Work to complete: For the material that follows, state the number of lines where "degrees" occurs, and add nothing.

Data extract:
....

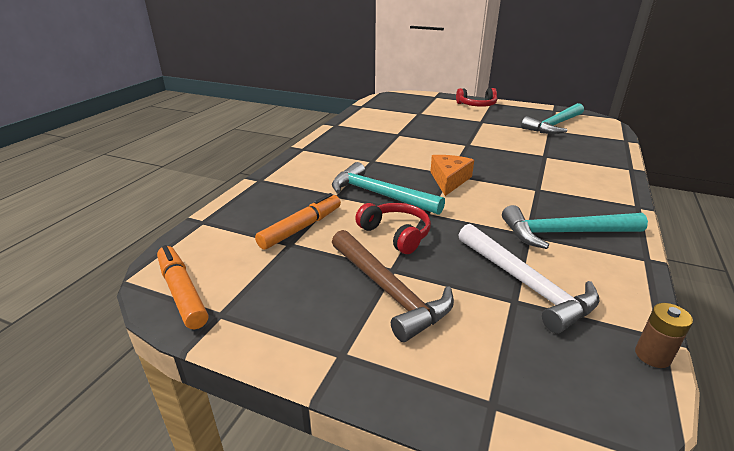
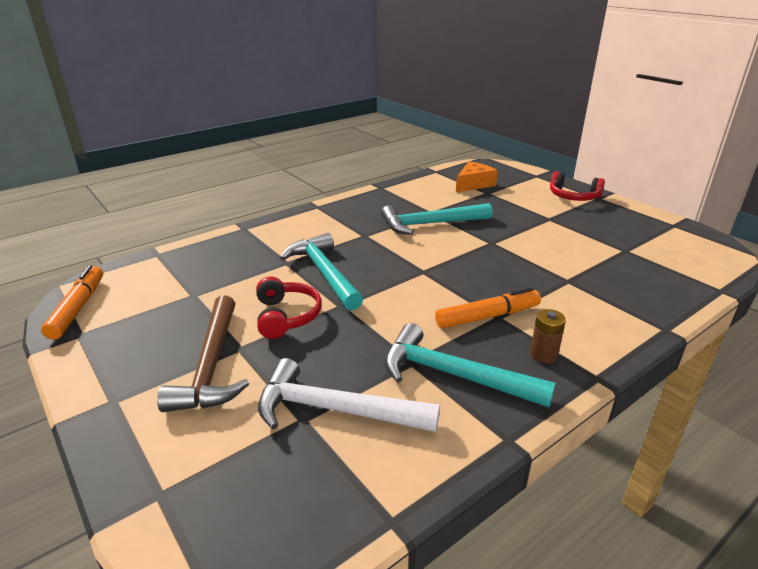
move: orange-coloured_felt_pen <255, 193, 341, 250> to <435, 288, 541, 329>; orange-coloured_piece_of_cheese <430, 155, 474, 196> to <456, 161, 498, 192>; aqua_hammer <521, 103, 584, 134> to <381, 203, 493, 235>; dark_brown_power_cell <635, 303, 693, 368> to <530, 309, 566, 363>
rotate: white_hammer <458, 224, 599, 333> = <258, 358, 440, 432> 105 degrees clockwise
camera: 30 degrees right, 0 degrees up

....

Answer to the exercise: 2